What you will do. In the listing below, find the line holding "blue round brick J5" and the line holding "none -> cyan plate K2:L2 level 1". Write out those two lines and all lines between, exactly, and nothing more.

Exercise data.
┏━━

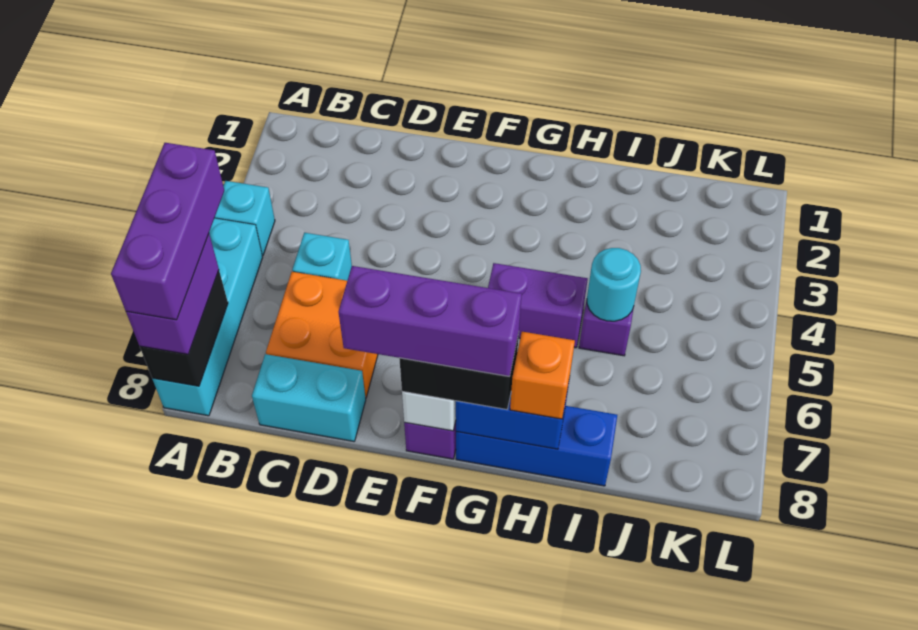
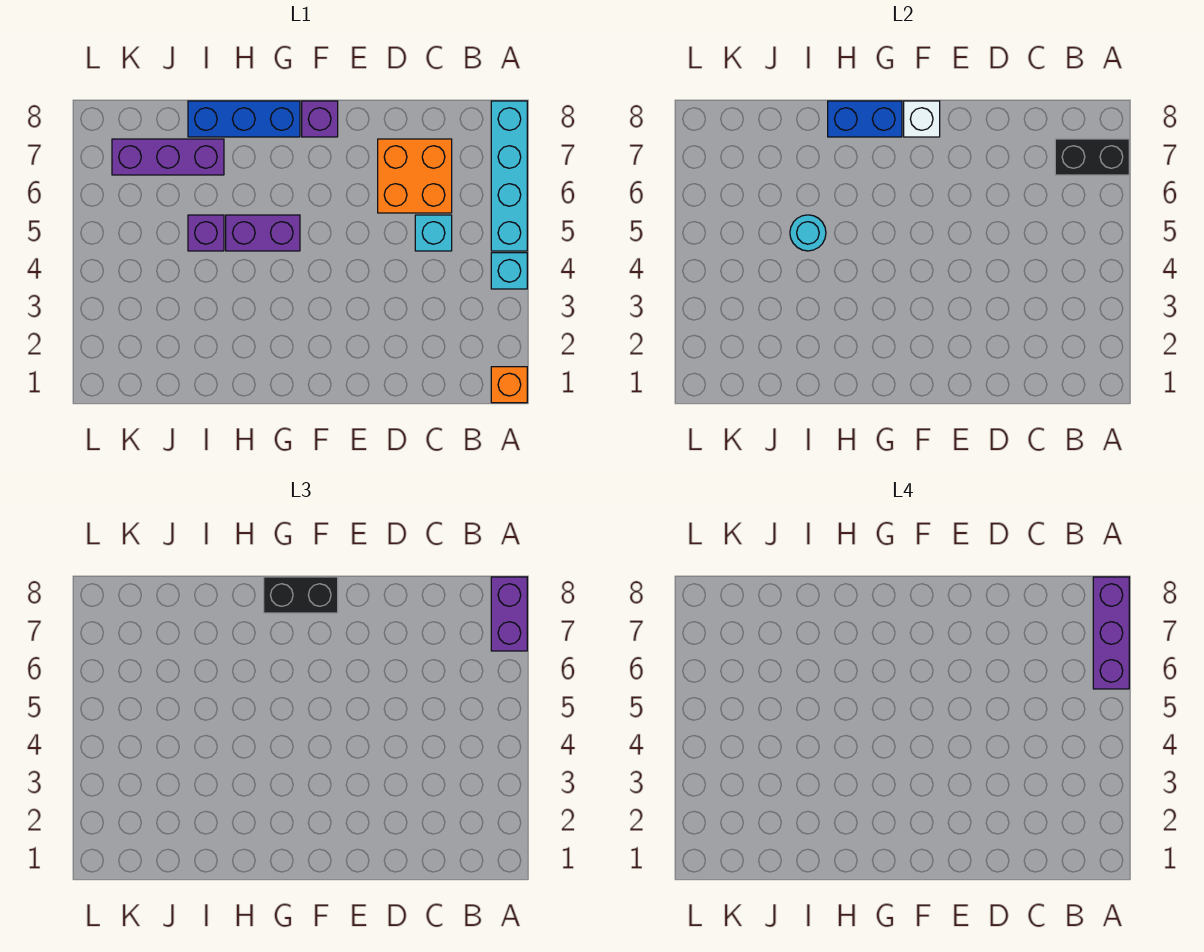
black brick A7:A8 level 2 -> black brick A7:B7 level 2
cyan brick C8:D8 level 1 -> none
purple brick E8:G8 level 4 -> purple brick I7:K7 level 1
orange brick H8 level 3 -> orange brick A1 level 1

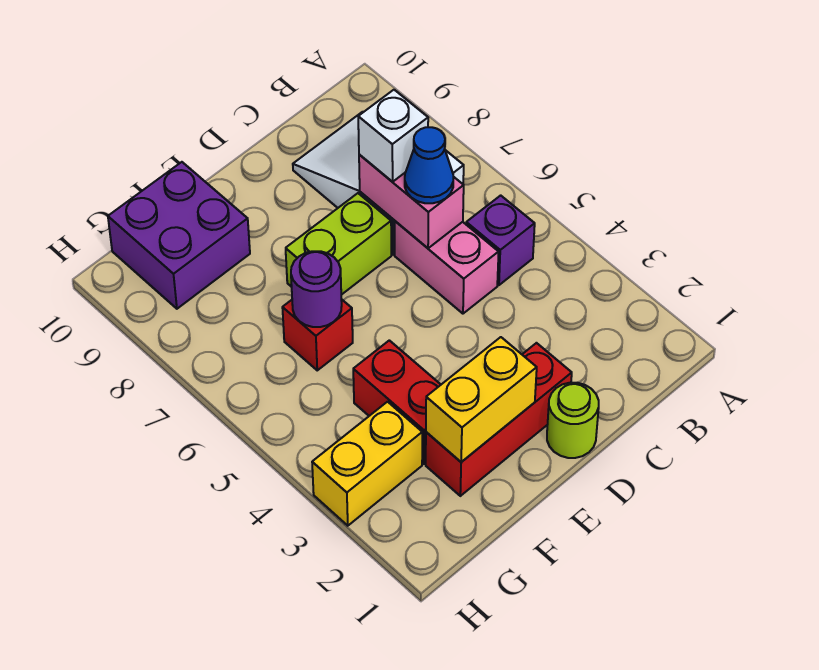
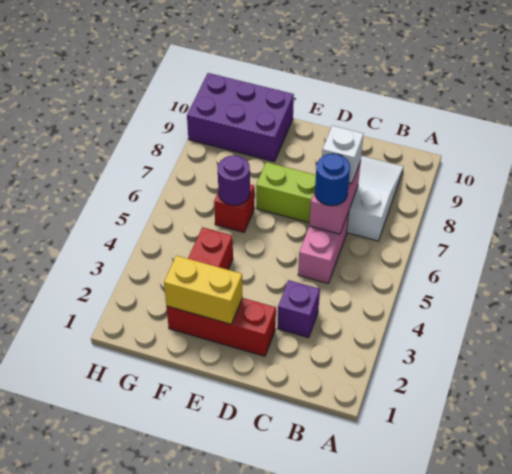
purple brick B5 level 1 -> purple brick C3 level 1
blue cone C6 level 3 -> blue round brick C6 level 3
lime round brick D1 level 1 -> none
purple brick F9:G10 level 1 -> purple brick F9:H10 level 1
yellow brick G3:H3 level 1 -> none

┗━━
┏━━

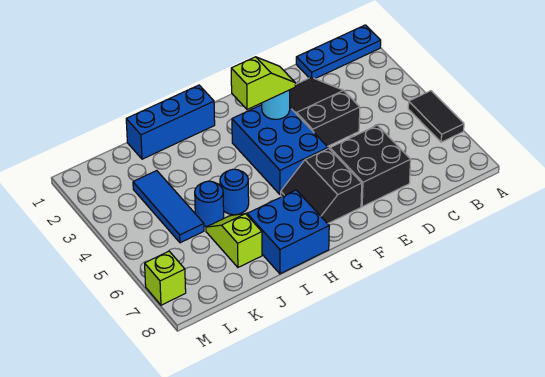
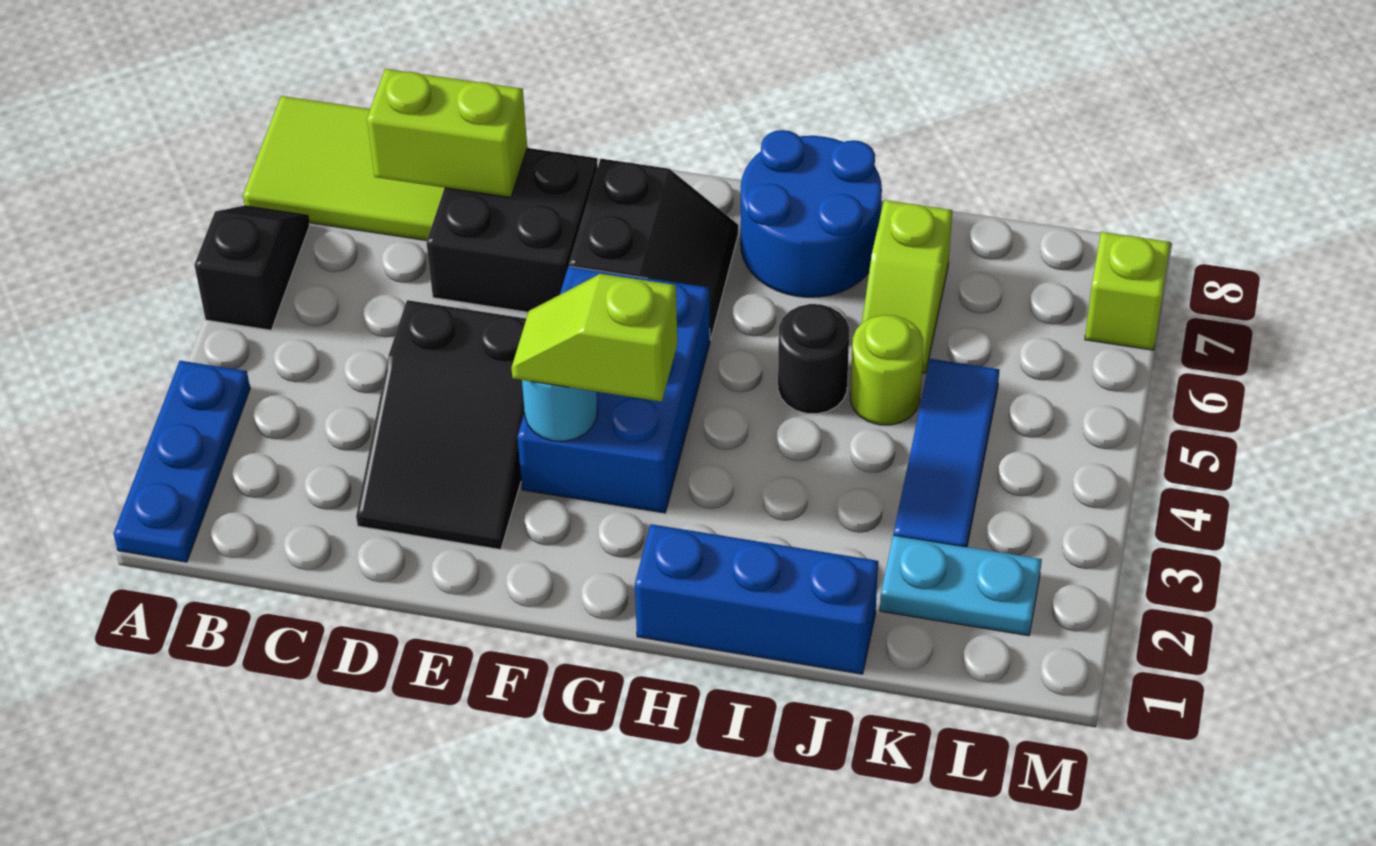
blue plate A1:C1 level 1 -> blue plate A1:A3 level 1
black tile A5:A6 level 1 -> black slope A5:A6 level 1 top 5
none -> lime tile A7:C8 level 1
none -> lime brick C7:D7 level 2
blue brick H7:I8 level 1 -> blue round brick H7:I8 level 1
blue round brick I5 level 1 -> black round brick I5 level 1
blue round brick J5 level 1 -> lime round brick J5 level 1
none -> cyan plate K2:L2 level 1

┗━━

Solution below.
blue round brick J5 level 1 -> lime round brick J5 level 1
none -> cyan plate K2:L2 level 1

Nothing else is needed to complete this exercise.